START Provided information

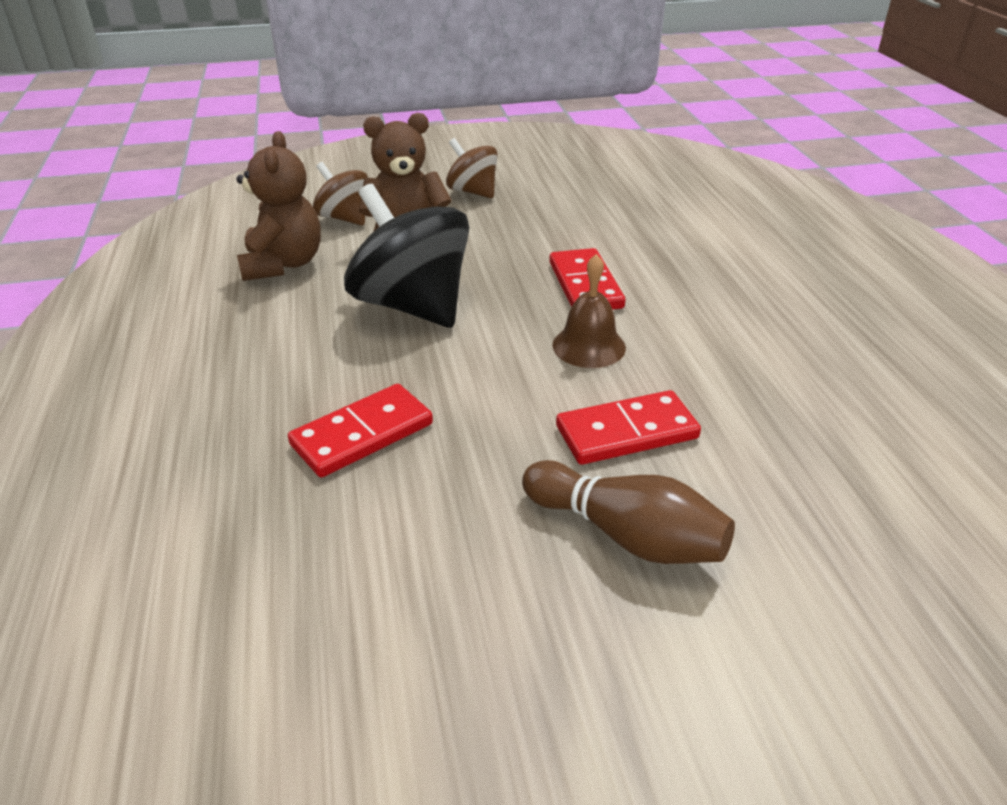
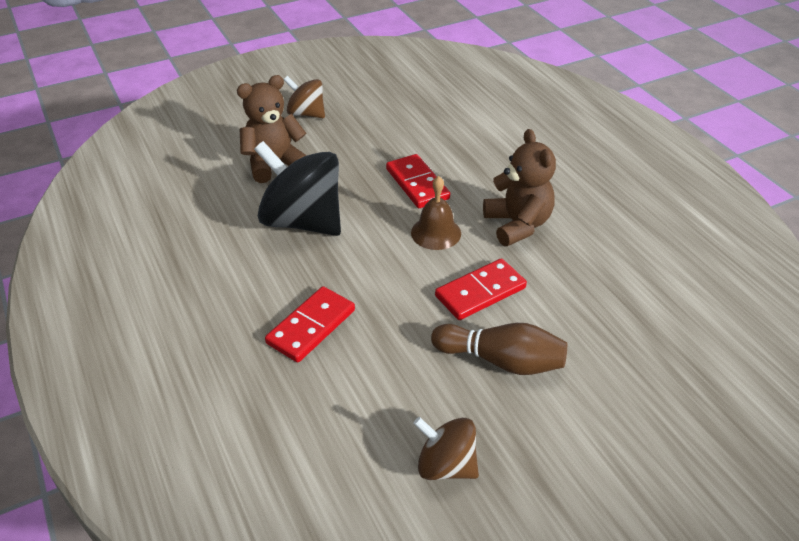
camera: 15 degrees left, 5 degrees up
brown teddy bear [236,131,321,281] -> brown teddy bear moved to [483,129,556,246]
brown spinning top [313,162,368,226] -> brown spinning top moved to [413,417,479,480]

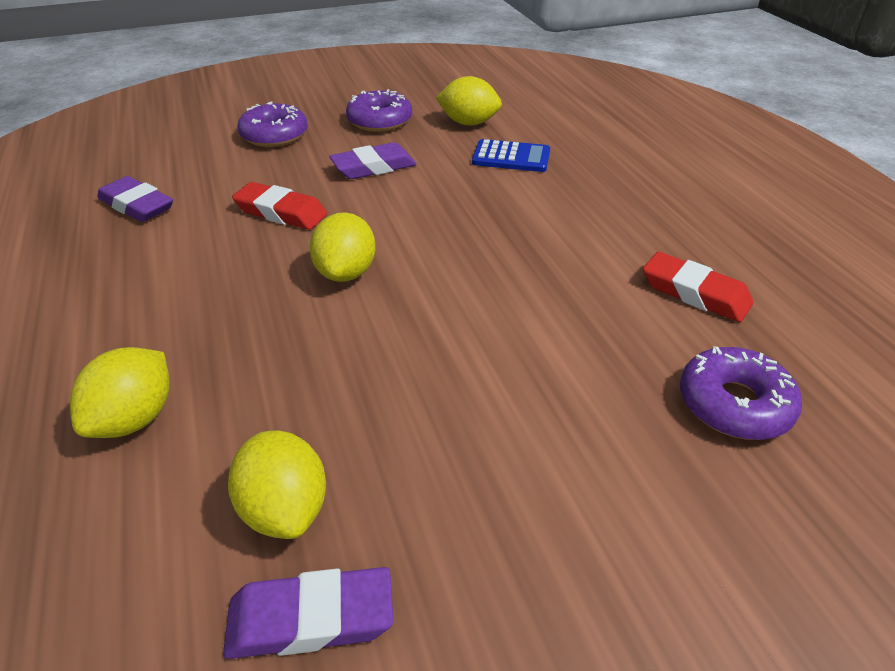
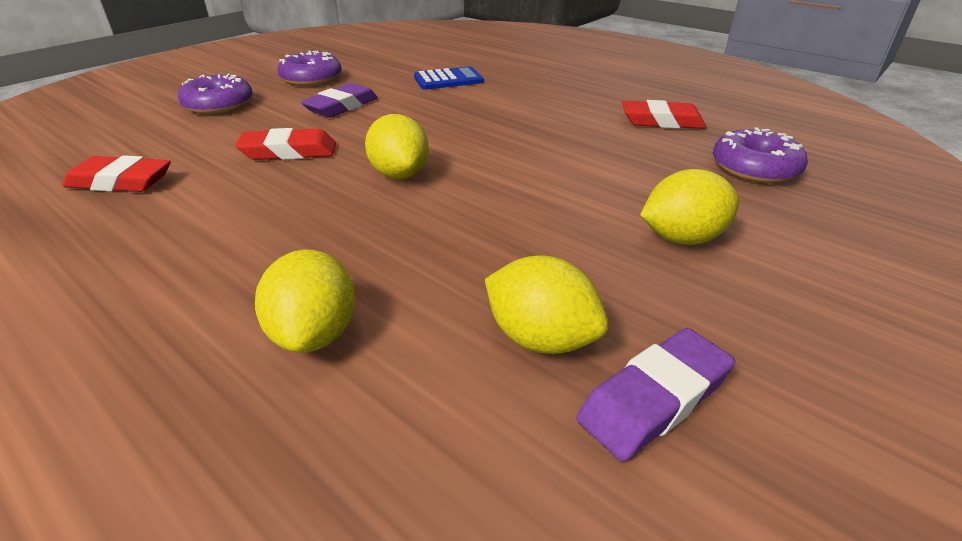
camera: 30 degrees left, 5 degrees down
purple eraser [97,176,173,222] -> red eraser [63,155,171,192]
yellow lemon [436,76,502,125] -> yellow lemon moved to [640,169,739,245]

END Provided information

Scan the records above and report every line with the string "left".

camera: 15 degrees left, 5 degrees up
camera: 30 degrees left, 5 degrees down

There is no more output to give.